## PROBLEM REQUIREMENTS:
Write out each record exactly as given, but do not include the pictures.

## DATA:

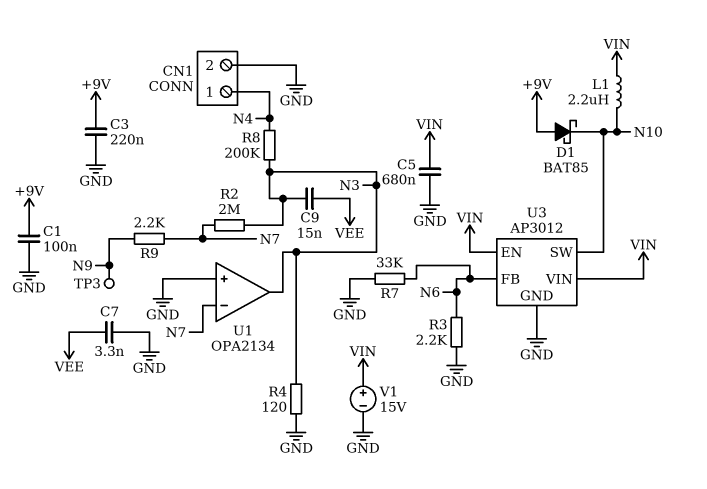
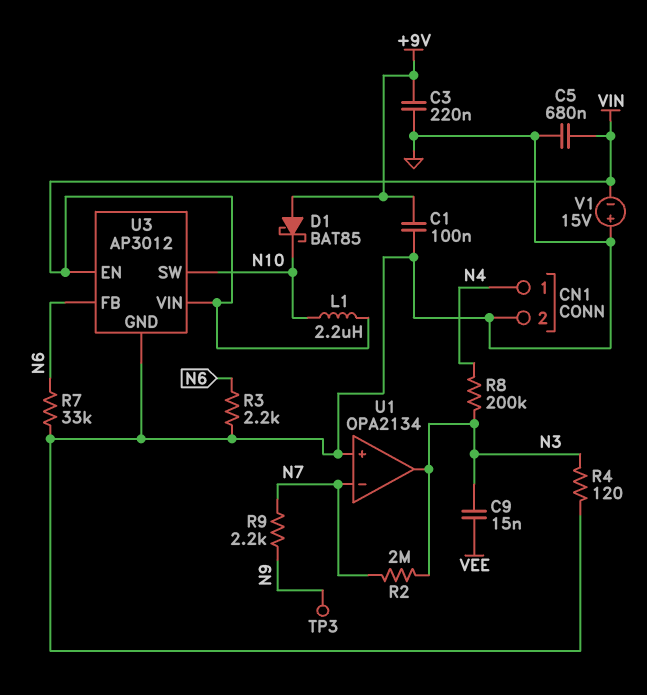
C7: 3.3nF (GND, VEE) -> none
V1: 15V (plus VIN, minus GND) -> 15V (plus GND, minus VIN)

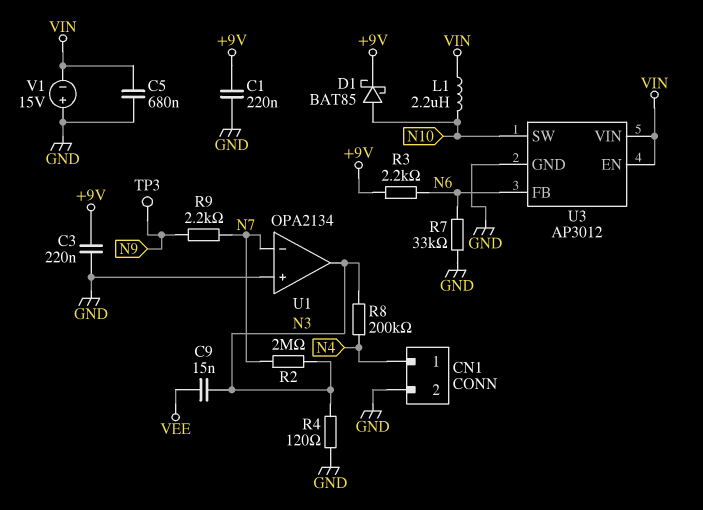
C1: 100nF (+9V, GND) -> 220nF (+9V, GND)
D1: schottky BAT85 (A +9V, K N10) -> schottky BAT85 (A N10, K +9V)
R3: 2.2k (GND, N6) -> 2.2k (+9V, N6)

## YOUR SOLUTION:
C7: 3.3nF (GND, VEE) -> none
V1: 15V (plus VIN, minus GND) -> 15V (plus GND, minus VIN)

C1: 100nF (+9V, GND) -> 220nF (+9V, GND)
D1: schottky BAT85 (A +9V, K N10) -> schottky BAT85 (A N10, K +9V)
R3: 2.2k (GND, N6) -> 2.2k (+9V, N6)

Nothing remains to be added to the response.